───── Stored data ─────

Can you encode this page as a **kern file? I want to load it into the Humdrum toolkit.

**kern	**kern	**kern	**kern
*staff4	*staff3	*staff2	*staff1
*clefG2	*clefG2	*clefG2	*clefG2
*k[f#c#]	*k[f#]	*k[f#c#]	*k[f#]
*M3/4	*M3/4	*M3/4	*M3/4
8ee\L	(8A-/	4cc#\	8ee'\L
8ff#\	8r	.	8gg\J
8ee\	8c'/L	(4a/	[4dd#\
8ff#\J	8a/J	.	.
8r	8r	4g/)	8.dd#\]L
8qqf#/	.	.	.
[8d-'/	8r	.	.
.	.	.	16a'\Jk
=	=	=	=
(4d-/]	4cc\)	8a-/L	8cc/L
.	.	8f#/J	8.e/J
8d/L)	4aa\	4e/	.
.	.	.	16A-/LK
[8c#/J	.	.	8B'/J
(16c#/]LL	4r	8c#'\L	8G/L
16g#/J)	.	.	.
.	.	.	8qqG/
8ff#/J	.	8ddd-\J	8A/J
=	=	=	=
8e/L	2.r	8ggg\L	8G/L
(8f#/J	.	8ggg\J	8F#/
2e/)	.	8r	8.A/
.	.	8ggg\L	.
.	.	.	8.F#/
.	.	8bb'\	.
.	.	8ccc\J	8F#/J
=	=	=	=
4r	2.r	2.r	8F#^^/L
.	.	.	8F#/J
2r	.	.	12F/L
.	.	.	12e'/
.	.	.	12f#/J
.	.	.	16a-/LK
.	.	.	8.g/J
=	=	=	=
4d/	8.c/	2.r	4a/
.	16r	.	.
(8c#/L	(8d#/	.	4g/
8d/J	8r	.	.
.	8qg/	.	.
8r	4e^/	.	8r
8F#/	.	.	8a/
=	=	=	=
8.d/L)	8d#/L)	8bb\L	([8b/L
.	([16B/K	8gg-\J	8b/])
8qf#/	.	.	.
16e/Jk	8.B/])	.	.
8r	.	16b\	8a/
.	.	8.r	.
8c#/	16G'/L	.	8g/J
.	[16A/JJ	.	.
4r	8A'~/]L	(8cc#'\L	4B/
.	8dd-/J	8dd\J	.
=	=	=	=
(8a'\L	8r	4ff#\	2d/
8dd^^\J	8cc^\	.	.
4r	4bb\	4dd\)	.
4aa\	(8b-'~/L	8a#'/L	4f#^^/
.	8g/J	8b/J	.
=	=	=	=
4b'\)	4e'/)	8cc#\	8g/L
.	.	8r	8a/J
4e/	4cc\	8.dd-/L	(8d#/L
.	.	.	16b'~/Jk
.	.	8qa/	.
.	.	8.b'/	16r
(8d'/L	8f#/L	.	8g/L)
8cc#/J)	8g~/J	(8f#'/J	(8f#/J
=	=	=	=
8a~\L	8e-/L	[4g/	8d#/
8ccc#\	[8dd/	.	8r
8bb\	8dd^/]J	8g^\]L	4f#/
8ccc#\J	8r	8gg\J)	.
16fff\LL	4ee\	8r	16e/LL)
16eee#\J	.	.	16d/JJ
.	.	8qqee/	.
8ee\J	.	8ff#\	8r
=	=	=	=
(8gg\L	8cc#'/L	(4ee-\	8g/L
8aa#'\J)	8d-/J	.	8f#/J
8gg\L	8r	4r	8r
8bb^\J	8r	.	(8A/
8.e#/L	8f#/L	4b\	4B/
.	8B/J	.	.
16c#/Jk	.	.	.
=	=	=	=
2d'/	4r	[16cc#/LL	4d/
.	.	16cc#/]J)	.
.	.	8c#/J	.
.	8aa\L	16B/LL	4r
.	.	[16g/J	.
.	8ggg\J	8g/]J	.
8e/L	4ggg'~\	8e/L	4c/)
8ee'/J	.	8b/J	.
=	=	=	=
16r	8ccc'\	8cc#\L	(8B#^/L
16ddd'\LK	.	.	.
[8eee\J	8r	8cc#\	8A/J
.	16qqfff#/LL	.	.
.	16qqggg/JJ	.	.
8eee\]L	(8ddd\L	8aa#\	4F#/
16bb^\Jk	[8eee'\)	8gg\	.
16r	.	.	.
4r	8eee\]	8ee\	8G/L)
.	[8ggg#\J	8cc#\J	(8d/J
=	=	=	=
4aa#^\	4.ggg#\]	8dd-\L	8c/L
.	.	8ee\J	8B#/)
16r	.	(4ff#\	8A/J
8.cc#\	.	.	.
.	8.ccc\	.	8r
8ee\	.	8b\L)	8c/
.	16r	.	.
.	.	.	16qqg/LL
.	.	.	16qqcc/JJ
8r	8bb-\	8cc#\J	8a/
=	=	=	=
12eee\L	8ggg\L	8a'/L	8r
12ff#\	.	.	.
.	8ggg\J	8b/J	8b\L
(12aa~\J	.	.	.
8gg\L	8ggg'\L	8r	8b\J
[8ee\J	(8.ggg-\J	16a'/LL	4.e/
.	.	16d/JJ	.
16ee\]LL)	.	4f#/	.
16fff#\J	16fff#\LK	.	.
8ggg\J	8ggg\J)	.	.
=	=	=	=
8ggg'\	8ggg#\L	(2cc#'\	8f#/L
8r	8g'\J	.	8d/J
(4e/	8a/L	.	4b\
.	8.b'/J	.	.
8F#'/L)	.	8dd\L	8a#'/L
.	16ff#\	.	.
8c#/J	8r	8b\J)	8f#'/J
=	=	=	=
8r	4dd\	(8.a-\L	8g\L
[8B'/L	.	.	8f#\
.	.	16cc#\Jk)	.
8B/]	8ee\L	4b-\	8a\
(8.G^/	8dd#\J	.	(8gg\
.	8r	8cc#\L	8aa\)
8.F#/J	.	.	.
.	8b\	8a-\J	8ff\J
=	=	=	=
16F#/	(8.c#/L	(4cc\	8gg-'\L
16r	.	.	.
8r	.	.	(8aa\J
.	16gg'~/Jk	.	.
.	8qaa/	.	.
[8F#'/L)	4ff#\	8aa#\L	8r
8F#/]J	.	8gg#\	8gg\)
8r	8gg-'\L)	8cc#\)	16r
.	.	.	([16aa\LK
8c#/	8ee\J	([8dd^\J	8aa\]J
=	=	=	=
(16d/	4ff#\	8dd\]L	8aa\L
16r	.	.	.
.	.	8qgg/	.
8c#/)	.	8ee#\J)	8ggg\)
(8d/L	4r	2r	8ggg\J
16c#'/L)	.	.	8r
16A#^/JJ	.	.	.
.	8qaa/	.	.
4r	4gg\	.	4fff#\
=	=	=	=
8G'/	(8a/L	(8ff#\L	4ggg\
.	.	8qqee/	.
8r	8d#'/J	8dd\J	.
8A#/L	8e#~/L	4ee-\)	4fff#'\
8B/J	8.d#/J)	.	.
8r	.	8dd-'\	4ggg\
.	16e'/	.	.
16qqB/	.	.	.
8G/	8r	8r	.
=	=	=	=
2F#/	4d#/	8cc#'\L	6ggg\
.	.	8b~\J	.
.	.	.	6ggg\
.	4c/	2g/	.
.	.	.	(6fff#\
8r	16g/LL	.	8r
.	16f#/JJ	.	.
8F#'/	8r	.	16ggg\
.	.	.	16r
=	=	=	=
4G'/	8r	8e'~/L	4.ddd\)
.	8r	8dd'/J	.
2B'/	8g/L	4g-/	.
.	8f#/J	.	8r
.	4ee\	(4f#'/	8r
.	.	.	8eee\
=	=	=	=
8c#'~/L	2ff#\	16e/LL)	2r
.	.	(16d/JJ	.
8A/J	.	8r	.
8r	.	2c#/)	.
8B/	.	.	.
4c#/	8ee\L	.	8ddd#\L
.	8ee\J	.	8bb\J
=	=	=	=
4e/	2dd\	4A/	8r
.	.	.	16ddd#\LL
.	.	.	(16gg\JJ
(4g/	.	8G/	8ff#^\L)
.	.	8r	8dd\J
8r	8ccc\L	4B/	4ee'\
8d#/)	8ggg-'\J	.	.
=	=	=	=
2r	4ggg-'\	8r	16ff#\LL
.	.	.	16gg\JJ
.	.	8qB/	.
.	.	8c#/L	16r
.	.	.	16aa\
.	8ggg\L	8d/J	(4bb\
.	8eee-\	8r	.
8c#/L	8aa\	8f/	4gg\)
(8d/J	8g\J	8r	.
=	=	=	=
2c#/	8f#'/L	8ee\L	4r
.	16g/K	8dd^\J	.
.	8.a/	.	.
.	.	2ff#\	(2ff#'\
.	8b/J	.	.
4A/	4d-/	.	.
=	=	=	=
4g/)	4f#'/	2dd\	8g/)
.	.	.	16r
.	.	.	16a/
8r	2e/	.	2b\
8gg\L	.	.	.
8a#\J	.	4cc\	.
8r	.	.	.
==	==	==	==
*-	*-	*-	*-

─────

Given exercise.
Collect every line in the rows above that contains the string "kern" and copy each one in full.

The result.
Can you encode this page as a **kern file? I want to load it into the Humdrum toolkit.
**kern	**kern	**kern	**kern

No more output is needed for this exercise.